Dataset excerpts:
- - - - - - -

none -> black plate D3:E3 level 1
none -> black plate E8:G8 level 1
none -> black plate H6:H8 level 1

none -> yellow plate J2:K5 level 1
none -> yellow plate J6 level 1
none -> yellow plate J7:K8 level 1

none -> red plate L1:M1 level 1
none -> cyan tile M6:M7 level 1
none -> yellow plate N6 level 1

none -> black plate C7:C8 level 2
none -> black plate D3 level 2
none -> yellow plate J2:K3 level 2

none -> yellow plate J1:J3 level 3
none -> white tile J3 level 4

- - - - - - -

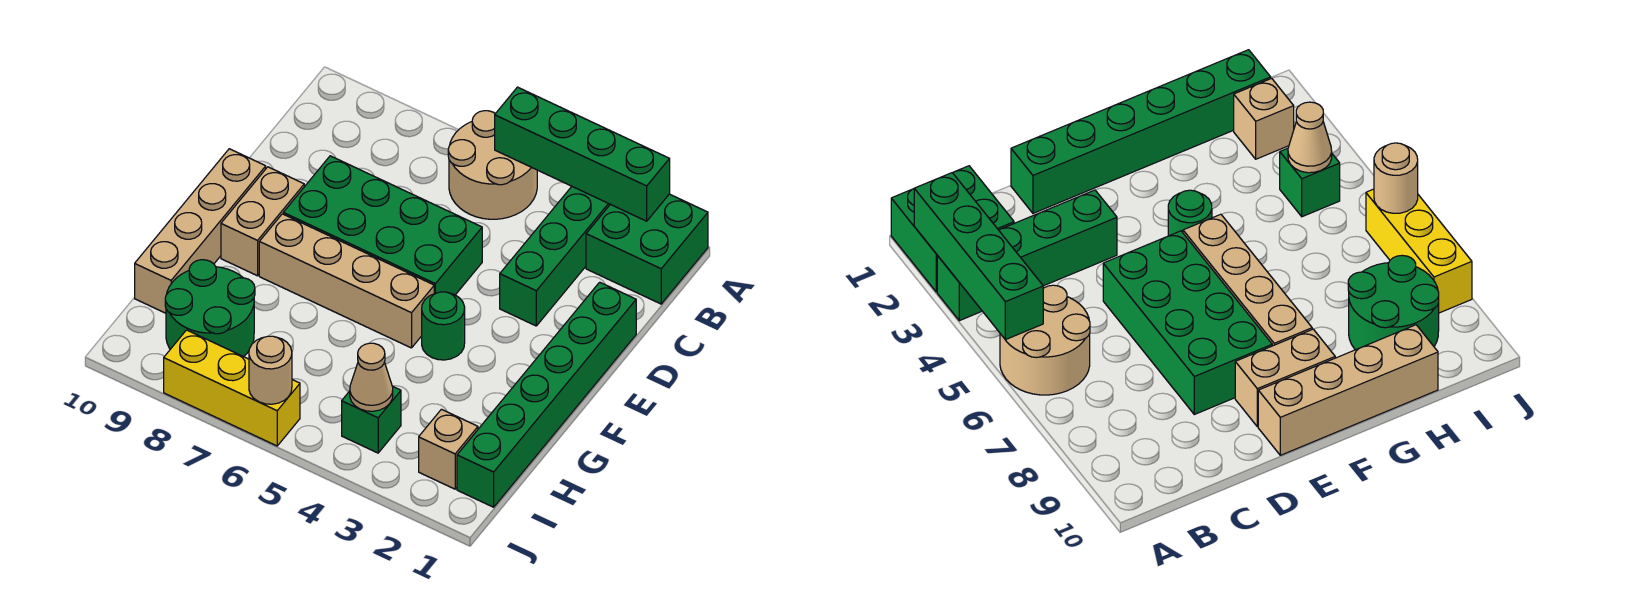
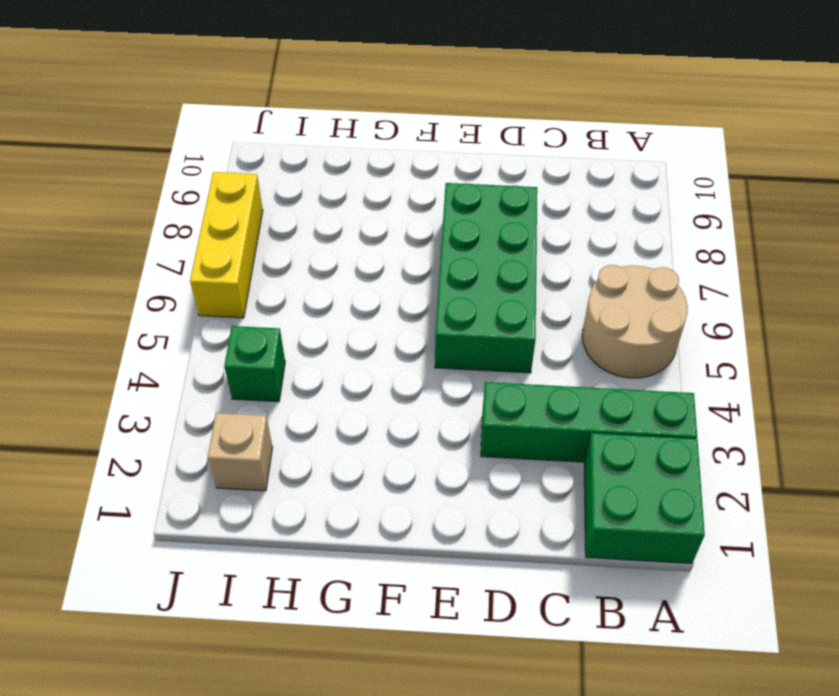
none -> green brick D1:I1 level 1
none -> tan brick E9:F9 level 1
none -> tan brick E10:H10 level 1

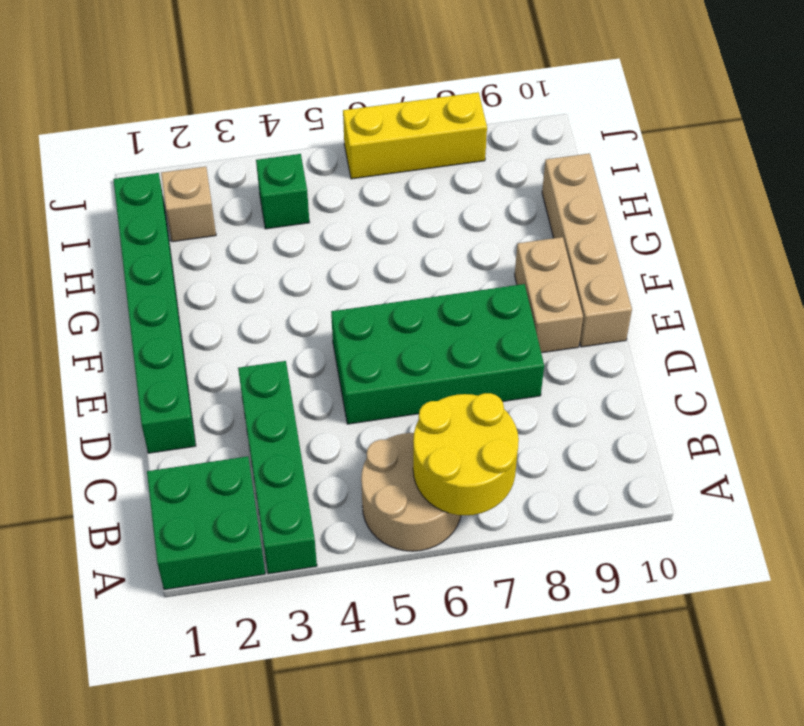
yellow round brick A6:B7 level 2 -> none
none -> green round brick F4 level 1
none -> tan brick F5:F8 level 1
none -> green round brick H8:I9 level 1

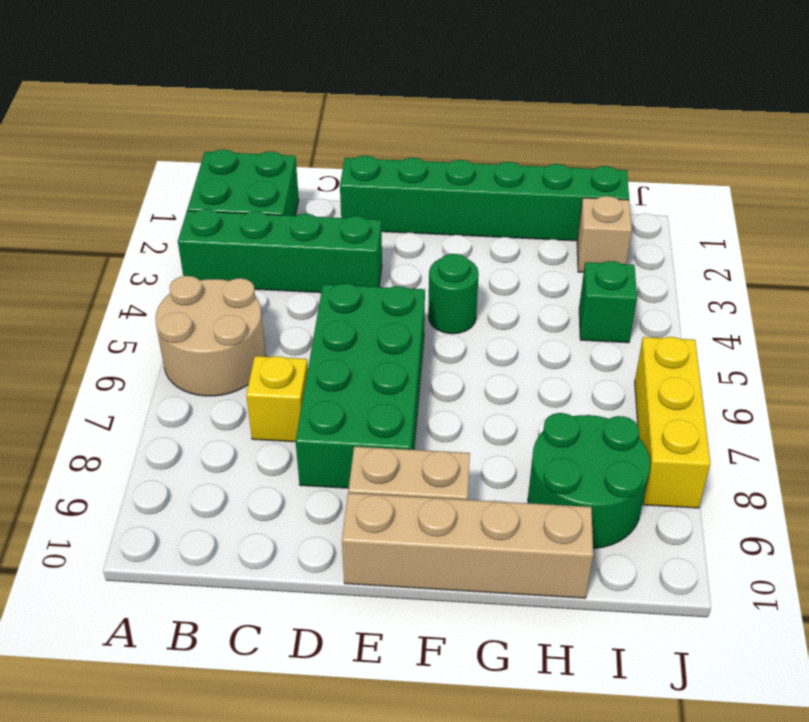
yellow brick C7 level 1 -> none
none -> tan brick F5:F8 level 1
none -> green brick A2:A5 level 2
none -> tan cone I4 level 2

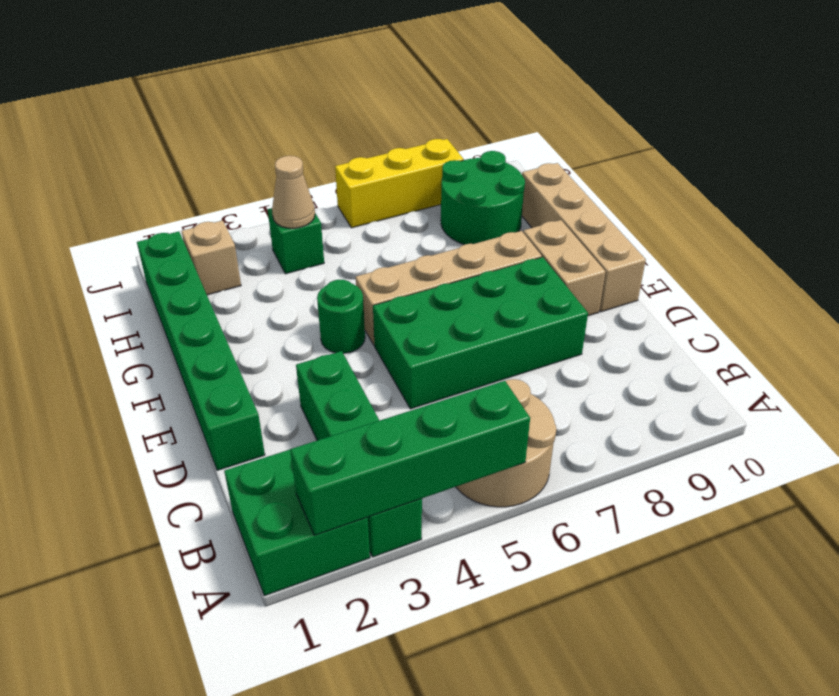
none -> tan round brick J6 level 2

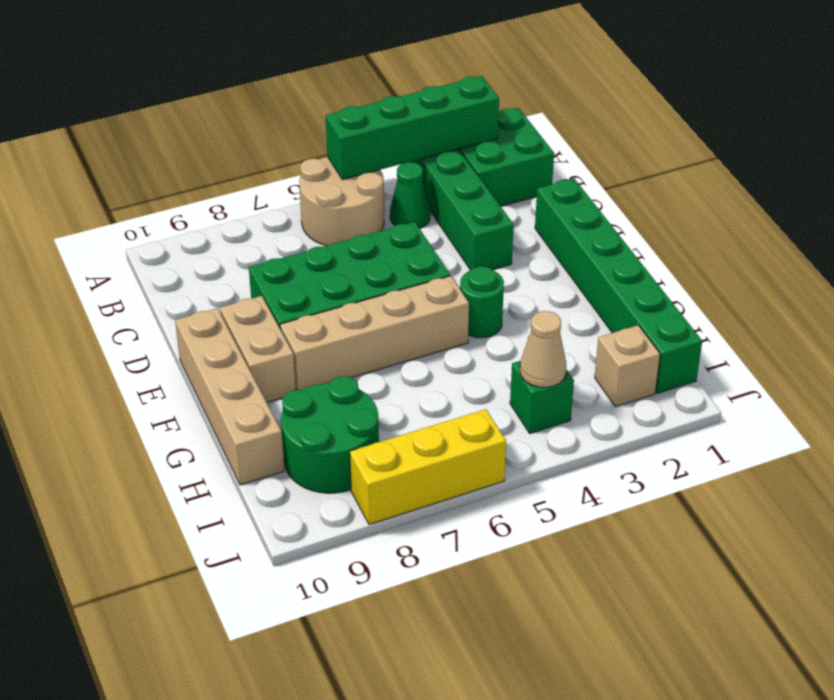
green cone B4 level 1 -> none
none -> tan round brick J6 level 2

- - - - - - -

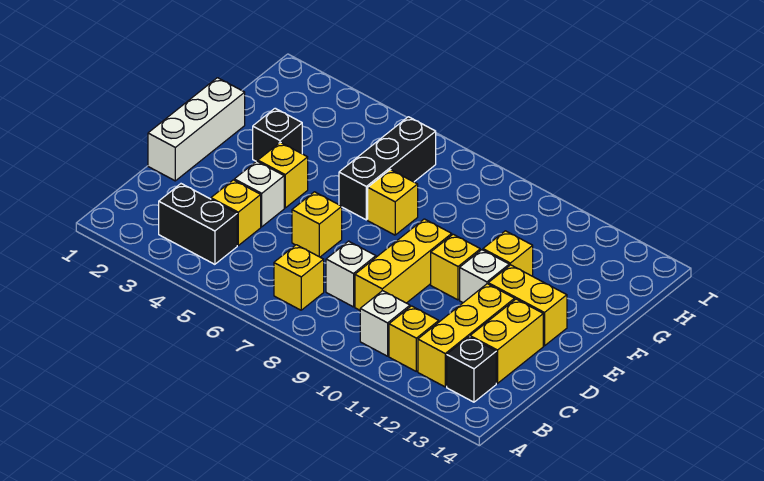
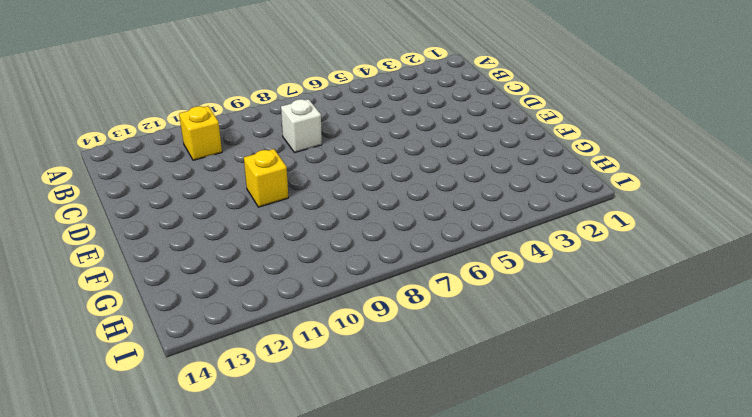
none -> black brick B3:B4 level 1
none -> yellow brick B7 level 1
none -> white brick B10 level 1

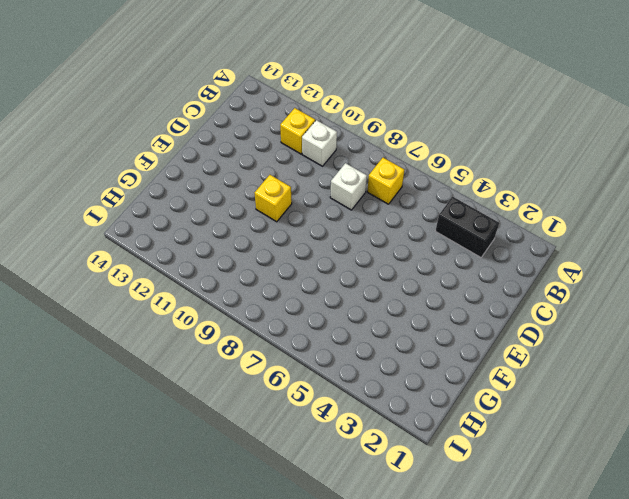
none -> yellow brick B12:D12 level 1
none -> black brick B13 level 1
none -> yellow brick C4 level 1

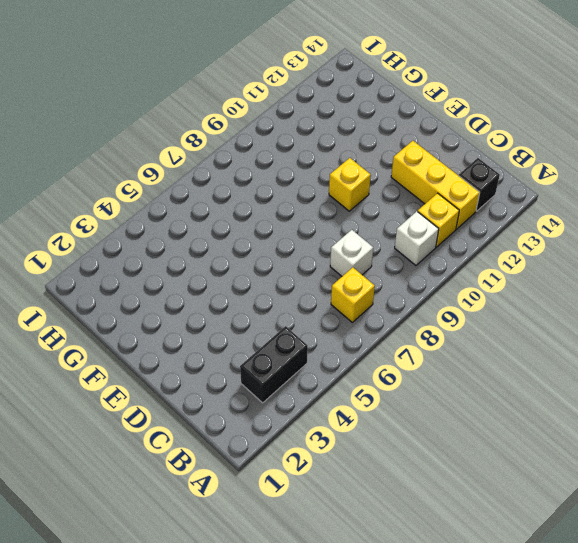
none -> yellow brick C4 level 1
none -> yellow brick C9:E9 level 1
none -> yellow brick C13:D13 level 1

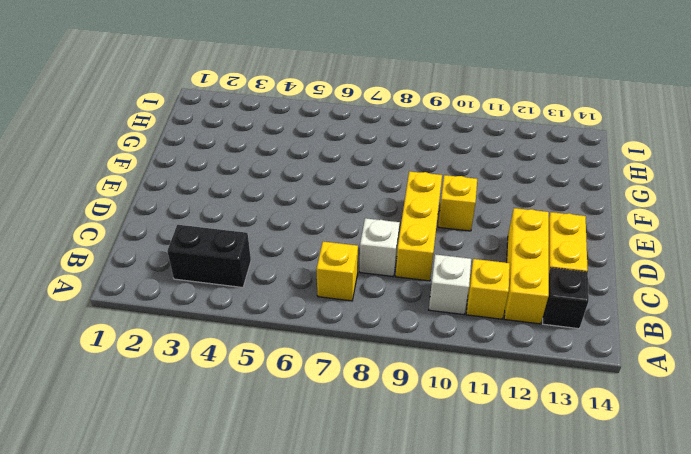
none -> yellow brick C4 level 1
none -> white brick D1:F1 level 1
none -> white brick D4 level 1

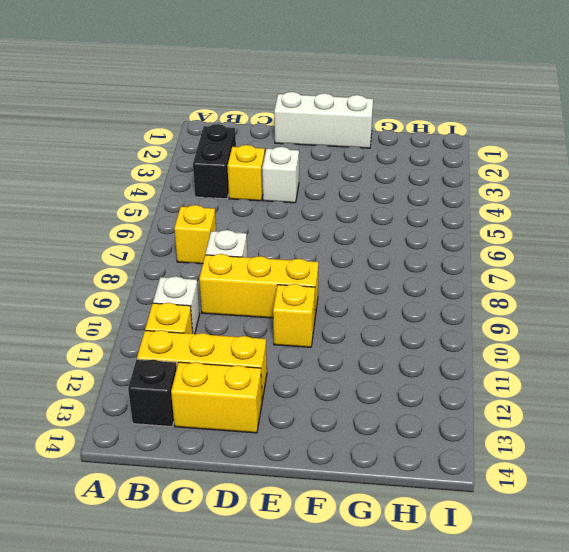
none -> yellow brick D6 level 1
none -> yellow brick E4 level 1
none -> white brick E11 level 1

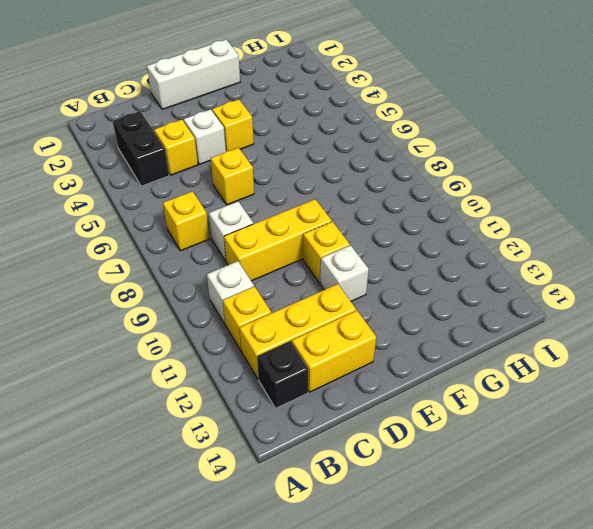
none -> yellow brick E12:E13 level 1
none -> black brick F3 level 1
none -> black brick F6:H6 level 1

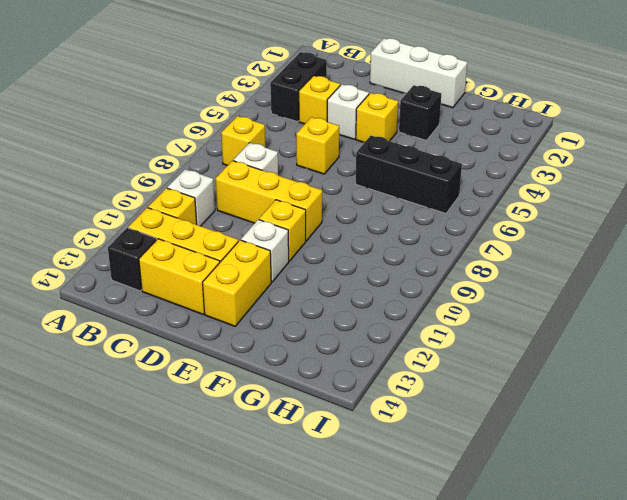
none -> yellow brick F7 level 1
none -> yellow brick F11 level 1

- - - - - - -

Once the line with "none -> white brick D1:F1 level 1" is found above, print it and every line after it through the line with "none -> yellow brick F11 level 1", exactly. Pictures stay out.

TASK RESPONSE:
none -> white brick D1:F1 level 1
none -> white brick D4 level 1

none -> yellow brick D6 level 1
none -> yellow brick E4 level 1
none -> white brick E11 level 1

none -> yellow brick E12:E13 level 1
none -> black brick F3 level 1
none -> black brick F6:H6 level 1

none -> yellow brick F7 level 1
none -> yellow brick F11 level 1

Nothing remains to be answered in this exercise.